» **What is required**: Every line in the records below with the string "XSHUT" is to be copied out.

» **Entries supplied**:
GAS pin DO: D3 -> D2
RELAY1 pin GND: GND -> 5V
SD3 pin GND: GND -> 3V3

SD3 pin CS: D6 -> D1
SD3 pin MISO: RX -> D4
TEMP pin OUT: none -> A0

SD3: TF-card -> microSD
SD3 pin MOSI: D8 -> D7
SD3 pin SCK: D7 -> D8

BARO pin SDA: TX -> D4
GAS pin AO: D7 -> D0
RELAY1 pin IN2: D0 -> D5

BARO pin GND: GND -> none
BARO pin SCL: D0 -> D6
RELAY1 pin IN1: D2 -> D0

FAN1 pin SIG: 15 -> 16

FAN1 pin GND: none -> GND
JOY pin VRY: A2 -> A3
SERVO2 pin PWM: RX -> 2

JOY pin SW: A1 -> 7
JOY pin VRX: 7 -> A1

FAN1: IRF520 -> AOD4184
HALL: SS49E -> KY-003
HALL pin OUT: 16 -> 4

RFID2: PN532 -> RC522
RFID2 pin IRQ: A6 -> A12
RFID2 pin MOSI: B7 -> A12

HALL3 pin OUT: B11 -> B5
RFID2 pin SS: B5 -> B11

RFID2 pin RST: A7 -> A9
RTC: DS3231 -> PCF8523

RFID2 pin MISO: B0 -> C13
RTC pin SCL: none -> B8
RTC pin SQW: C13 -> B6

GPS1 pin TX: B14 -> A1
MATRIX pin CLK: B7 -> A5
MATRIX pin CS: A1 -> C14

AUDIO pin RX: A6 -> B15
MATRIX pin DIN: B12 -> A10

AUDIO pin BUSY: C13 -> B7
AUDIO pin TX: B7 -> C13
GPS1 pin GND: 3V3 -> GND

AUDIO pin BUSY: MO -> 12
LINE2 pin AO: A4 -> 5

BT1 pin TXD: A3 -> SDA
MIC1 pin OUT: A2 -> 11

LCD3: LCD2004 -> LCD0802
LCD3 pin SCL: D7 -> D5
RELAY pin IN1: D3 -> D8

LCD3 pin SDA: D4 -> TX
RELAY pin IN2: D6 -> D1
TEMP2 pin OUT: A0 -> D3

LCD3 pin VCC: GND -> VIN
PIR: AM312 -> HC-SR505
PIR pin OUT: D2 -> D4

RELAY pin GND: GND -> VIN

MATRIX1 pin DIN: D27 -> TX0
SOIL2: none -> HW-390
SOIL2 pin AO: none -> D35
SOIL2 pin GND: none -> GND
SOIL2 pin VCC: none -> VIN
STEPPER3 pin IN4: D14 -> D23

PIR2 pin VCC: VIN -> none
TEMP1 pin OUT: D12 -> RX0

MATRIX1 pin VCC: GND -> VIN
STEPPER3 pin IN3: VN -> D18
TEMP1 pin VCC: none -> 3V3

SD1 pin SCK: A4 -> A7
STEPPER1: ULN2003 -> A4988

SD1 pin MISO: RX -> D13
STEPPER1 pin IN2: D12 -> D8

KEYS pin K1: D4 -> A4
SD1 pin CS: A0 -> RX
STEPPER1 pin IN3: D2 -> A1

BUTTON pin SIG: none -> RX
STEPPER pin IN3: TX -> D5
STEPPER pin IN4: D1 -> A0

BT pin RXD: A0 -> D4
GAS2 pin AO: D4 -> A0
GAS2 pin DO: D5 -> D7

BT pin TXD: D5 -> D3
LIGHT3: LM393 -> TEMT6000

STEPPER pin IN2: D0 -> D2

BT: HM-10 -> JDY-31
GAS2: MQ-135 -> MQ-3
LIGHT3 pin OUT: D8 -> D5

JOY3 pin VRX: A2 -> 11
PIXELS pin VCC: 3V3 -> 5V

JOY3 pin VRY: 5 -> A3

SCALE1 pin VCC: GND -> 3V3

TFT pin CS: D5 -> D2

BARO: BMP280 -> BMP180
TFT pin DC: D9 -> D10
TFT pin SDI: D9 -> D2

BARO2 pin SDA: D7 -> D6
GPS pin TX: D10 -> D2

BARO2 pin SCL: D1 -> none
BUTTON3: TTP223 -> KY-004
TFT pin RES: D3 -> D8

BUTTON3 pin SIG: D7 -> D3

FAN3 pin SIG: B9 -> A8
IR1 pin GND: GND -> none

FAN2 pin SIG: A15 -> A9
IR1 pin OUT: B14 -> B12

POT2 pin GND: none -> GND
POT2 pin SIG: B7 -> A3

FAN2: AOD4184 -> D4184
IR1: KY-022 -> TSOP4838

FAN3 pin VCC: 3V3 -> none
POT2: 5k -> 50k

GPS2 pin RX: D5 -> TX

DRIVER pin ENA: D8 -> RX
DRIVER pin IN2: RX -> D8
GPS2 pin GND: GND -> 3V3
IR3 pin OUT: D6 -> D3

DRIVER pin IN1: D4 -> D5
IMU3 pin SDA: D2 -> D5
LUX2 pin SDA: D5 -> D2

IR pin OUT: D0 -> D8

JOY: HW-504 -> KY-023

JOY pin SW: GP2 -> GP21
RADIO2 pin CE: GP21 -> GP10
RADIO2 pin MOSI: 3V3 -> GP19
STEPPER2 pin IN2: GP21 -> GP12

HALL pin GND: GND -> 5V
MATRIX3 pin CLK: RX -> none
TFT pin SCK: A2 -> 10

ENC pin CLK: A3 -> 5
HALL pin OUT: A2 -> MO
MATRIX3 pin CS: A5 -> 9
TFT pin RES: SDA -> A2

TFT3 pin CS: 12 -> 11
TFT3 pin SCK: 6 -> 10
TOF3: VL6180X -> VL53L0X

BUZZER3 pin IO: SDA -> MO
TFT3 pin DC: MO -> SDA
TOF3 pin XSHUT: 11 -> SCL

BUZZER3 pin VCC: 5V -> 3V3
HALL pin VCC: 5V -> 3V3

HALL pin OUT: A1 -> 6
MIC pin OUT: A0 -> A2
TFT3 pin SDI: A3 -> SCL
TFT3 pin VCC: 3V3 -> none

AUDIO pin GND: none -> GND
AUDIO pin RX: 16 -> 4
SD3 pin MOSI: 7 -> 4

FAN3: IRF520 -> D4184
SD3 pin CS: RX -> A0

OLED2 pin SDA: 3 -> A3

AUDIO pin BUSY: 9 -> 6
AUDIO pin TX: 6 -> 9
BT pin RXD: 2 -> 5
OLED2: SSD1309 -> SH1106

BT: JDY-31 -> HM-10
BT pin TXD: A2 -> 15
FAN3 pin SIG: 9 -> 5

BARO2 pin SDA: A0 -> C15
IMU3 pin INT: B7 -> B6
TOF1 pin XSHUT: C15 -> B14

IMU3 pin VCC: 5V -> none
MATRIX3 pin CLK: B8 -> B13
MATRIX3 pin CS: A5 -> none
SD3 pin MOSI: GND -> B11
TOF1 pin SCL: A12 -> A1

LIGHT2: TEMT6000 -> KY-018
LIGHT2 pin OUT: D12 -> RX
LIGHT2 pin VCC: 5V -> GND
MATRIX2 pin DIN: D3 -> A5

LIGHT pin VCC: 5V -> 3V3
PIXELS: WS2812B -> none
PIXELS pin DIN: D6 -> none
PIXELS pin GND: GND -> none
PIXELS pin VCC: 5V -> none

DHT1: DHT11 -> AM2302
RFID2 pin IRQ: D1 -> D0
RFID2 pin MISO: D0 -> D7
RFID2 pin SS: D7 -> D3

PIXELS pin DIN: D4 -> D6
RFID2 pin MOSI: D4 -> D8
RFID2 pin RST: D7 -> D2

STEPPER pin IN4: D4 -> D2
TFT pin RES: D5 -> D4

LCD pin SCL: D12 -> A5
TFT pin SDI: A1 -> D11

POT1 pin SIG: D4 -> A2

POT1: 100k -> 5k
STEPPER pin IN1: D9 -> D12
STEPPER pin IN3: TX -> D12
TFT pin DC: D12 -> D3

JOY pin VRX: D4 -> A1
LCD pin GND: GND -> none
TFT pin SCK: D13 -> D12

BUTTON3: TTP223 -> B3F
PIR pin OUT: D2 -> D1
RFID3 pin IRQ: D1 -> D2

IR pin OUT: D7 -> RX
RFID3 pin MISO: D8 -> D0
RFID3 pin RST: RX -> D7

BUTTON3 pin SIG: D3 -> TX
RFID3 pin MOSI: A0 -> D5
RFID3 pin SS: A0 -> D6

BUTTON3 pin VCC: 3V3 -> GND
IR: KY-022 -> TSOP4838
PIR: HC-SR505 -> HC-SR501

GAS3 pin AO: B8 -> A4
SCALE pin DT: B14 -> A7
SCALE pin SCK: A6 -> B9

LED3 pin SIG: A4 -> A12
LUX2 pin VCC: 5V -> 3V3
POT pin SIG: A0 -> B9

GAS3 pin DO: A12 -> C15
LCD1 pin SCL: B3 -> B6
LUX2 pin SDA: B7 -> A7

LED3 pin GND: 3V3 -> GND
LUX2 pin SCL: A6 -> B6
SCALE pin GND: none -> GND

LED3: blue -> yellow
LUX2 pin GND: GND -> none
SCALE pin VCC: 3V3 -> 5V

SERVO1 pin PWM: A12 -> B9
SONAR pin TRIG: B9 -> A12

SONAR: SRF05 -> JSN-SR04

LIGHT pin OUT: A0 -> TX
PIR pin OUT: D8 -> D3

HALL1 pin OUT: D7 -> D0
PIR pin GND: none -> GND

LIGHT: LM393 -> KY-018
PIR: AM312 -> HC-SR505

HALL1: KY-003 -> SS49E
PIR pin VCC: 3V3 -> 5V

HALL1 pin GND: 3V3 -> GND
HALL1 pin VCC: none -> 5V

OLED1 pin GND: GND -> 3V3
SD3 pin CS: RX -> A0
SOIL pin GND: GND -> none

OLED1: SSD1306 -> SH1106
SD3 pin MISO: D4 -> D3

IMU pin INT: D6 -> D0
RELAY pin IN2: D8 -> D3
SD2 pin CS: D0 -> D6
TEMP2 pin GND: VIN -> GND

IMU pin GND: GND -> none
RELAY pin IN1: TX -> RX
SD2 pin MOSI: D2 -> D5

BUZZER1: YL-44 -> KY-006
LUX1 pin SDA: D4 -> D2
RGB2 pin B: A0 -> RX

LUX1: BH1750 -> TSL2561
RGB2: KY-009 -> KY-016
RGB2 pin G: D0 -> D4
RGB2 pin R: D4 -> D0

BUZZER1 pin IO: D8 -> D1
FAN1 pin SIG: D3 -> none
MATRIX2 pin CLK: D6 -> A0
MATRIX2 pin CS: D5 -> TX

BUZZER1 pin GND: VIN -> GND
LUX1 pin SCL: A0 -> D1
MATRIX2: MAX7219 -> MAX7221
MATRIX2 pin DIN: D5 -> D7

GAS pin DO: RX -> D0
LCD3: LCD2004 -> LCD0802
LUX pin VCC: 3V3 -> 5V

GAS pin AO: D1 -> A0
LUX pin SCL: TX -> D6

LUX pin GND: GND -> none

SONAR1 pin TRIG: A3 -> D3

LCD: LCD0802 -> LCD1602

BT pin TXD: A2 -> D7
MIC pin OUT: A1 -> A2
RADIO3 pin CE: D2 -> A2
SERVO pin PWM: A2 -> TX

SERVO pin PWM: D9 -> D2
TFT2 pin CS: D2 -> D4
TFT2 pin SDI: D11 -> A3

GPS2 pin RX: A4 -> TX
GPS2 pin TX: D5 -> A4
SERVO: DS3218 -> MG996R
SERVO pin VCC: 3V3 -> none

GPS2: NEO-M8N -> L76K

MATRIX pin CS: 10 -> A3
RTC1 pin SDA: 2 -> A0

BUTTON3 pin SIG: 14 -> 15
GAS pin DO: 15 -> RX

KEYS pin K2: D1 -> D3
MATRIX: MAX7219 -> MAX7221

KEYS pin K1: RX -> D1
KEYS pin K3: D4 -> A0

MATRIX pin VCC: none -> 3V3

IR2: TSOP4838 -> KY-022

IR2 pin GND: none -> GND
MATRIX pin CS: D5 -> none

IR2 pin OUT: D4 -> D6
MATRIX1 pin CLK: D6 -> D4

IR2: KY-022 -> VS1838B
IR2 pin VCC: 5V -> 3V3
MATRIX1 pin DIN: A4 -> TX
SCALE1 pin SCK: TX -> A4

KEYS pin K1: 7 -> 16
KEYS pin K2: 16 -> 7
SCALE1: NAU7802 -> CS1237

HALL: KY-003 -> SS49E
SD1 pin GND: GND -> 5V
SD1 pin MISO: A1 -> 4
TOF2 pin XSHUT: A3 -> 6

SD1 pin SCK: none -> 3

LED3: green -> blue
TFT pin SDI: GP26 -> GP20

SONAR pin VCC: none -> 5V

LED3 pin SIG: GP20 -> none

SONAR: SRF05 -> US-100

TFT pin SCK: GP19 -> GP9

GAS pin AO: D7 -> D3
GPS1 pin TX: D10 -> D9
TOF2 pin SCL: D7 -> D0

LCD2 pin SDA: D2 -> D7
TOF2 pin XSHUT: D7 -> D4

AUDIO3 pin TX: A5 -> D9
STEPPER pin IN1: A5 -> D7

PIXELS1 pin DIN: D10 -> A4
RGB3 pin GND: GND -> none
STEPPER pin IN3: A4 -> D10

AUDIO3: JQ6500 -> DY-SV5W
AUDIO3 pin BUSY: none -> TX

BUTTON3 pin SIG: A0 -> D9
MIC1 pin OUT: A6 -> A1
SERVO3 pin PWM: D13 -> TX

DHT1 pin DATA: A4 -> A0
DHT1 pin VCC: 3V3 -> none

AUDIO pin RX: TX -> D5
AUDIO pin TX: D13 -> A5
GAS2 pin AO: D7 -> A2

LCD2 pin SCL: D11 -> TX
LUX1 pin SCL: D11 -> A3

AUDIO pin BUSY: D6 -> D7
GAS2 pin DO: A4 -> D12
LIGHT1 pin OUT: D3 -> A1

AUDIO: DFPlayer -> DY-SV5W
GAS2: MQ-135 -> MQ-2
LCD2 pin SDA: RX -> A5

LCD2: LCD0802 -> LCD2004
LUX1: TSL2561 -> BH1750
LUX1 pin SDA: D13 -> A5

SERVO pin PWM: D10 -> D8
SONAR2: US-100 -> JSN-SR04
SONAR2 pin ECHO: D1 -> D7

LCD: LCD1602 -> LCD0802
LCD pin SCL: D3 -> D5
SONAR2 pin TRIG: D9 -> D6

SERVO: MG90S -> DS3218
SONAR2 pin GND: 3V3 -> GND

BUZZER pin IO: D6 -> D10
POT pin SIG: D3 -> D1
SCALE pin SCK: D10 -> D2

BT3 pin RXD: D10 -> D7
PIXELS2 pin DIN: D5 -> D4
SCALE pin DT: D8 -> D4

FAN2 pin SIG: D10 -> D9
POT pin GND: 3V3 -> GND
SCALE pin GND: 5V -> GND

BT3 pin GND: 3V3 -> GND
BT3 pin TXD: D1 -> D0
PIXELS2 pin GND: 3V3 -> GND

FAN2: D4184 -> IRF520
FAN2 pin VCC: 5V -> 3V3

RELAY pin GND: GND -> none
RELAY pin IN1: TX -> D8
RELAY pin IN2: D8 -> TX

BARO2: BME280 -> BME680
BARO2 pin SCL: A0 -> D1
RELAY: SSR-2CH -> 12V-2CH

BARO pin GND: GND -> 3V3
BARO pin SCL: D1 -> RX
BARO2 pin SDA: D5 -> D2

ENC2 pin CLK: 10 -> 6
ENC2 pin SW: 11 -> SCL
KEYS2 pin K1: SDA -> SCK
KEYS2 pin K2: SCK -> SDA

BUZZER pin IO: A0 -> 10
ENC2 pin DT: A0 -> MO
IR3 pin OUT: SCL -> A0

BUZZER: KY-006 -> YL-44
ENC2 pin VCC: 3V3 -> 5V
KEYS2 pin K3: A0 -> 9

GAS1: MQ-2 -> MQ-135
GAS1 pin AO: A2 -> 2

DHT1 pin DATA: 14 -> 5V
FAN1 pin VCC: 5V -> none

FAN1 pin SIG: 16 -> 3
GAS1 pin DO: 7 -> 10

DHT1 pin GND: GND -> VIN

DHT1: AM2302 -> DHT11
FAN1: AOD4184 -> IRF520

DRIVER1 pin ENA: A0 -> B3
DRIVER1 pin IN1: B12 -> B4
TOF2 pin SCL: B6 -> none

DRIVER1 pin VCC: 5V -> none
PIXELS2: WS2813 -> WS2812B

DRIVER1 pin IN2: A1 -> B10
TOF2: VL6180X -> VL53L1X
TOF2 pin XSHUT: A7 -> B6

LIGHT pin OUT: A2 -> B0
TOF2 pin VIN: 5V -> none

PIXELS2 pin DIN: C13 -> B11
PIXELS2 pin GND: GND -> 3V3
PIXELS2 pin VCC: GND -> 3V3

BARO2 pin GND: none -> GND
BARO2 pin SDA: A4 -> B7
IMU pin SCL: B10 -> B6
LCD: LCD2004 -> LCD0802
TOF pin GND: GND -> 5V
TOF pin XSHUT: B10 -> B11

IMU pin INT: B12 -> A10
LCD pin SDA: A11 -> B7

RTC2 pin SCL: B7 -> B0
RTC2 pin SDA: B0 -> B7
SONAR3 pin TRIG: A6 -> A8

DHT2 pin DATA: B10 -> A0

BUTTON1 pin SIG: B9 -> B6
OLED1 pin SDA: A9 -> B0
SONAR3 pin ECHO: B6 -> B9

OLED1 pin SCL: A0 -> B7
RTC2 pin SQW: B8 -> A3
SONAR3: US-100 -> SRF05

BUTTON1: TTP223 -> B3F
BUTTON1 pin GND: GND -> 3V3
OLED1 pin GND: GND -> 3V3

» **Response to the exercise**:
TOF3 pin XSHUT: 11 -> SCL
TOF1 pin XSHUT: C15 -> B14
TOF2 pin XSHUT: A3 -> 6
TOF2 pin XSHUT: D7 -> D4
TOF2 pin XSHUT: A7 -> B6
TOF pin XSHUT: B10 -> B11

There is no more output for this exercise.